**TASK DESCRIPTION**. Only the text belongs in the copy: retype each record exactly as it appears.
________________
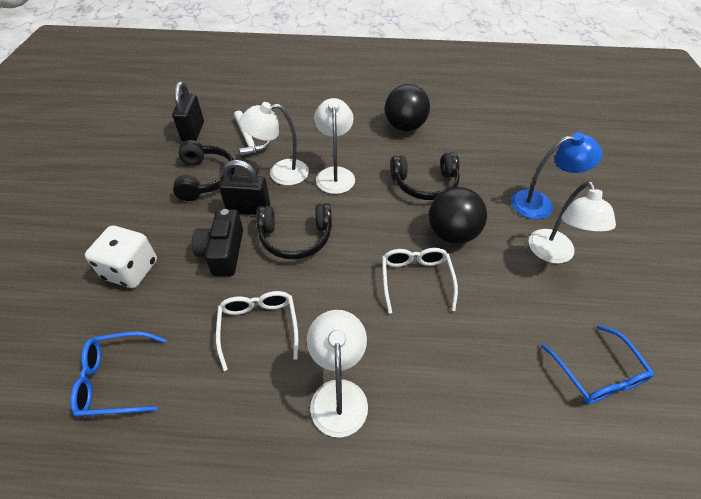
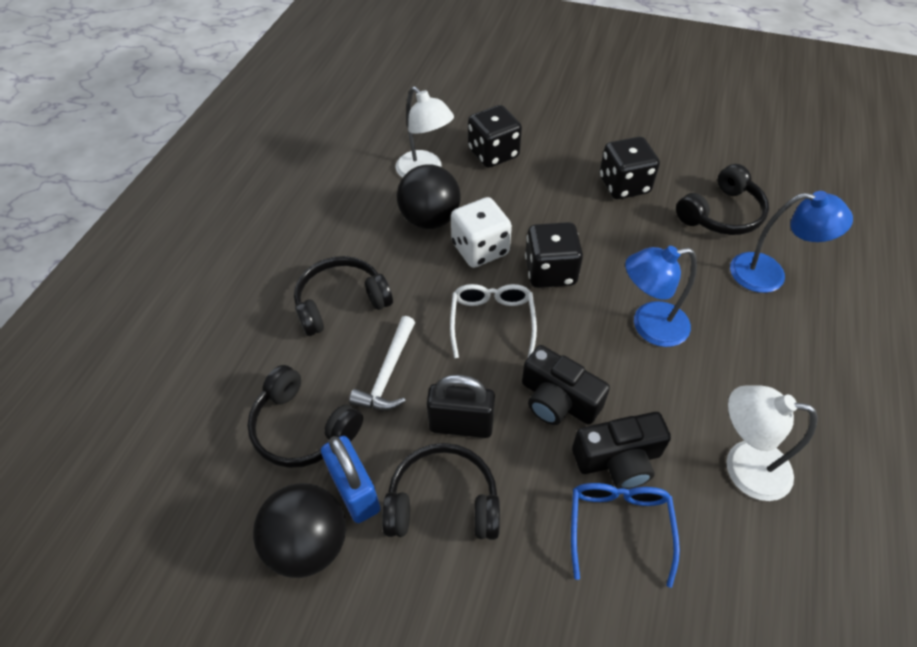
black camera: 1 -> 2
black dice: 0 -> 3
black headphones: 3 -> 4
black padlock: 2 -> 1
blue glasses: 2 -> 1
blue lamp: 1 -> 2
blue padlock: 0 -> 1
white glasses: 2 -> 1
white lamp: 4 -> 2

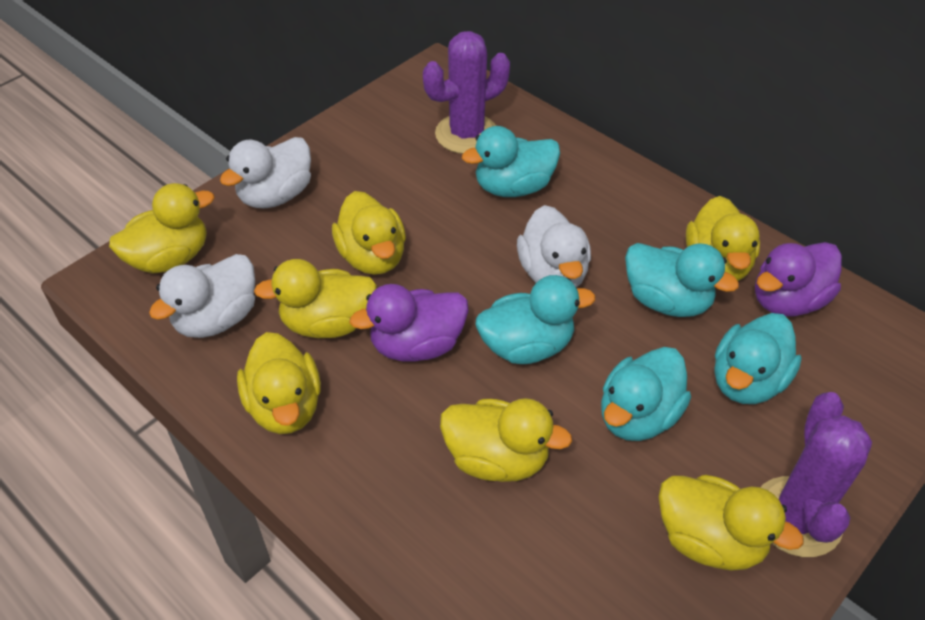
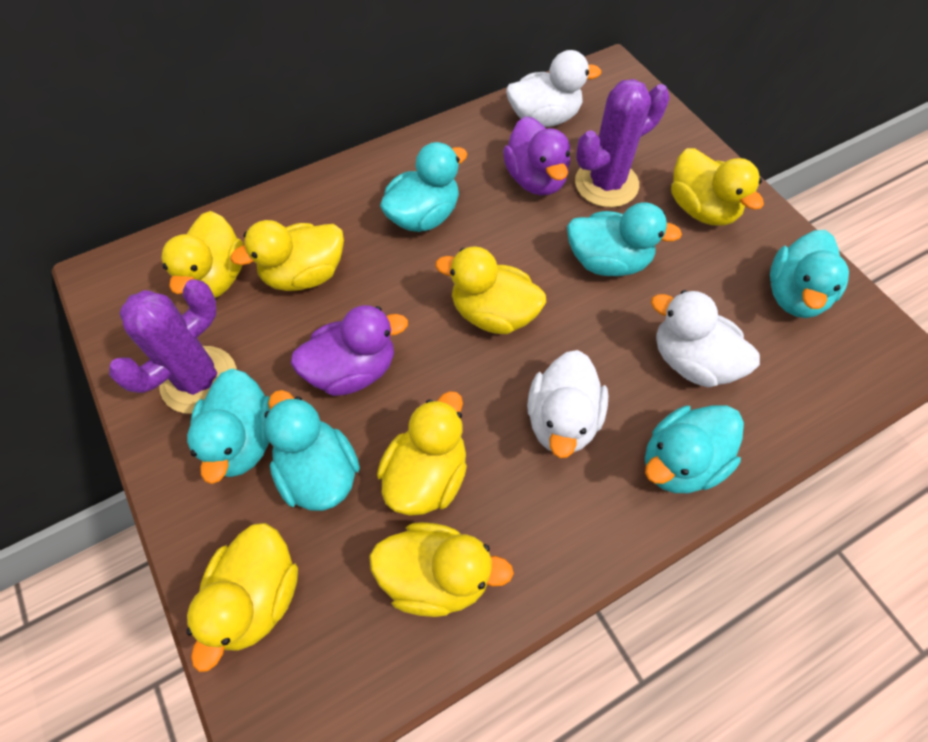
turquoise duck: 5 -> 6

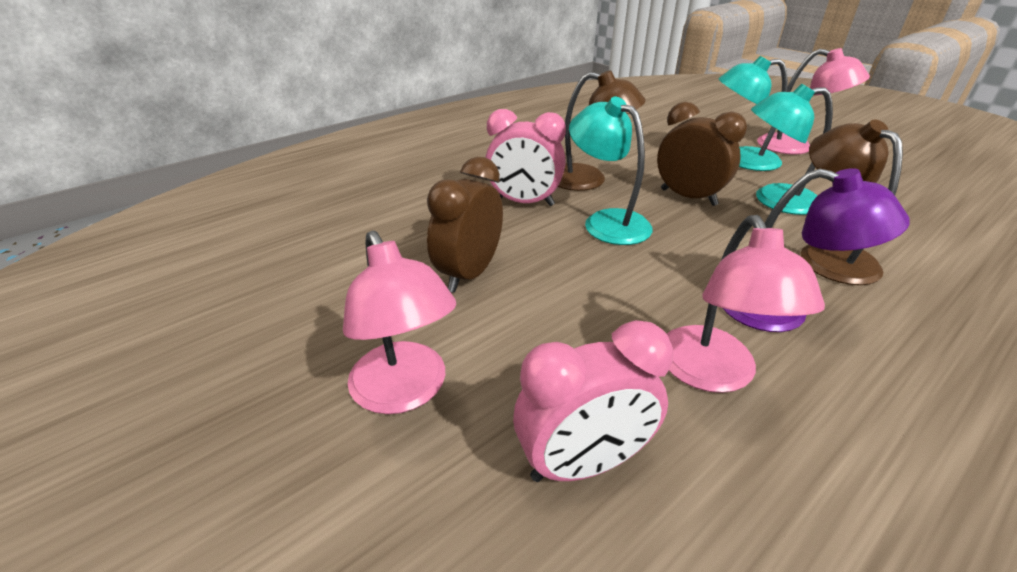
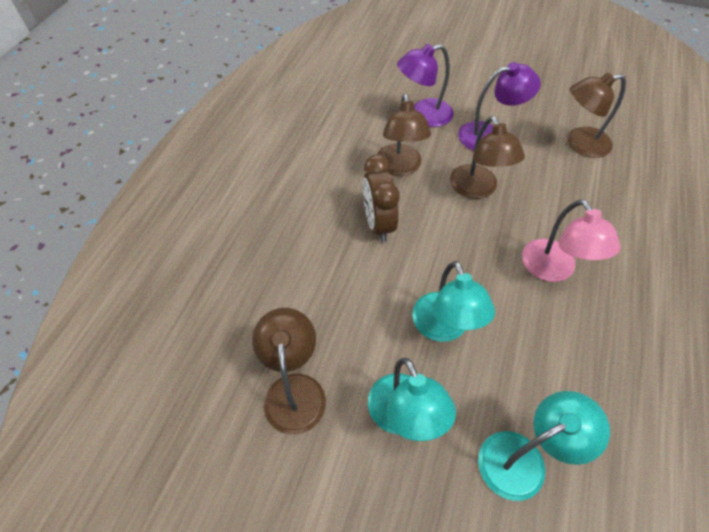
brown clock: 2 -> 1
brown lamp: 2 -> 4
pink clock: 2 -> 0
pink lamp: 3 -> 1
purple lamp: 1 -> 2

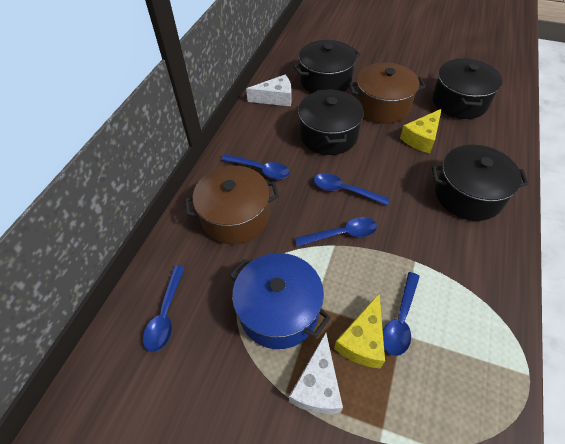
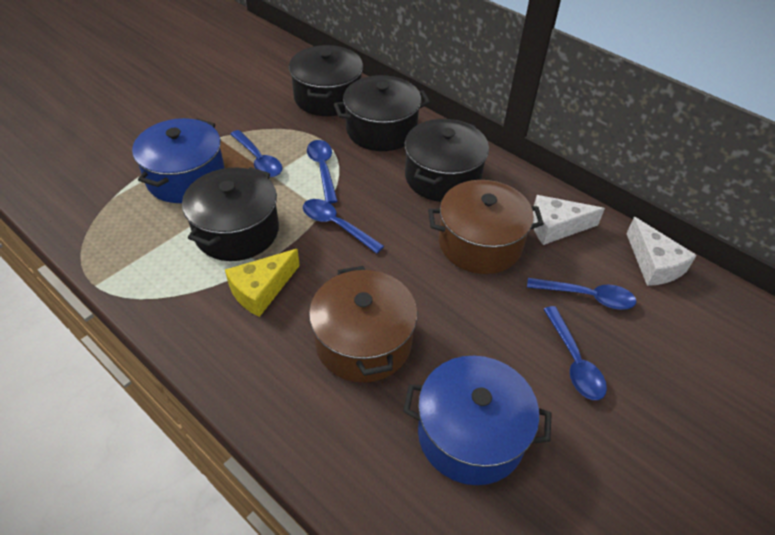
blue pot: 1 -> 2
yellow cheese: 2 -> 1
________________
**RESPONSE AREA**.
black camera: 1 -> 2
black dice: 0 -> 3
black headphones: 3 -> 4
black padlock: 2 -> 1
blue glasses: 2 -> 1
blue lamp: 1 -> 2
blue padlock: 0 -> 1
white glasses: 2 -> 1
white lamp: 4 -> 2

turquoise duck: 5 -> 6

brown clock: 2 -> 1
brown lamp: 2 -> 4
pink clock: 2 -> 0
pink lamp: 3 -> 1
purple lamp: 1 -> 2

blue pot: 1 -> 2
yellow cheese: 2 -> 1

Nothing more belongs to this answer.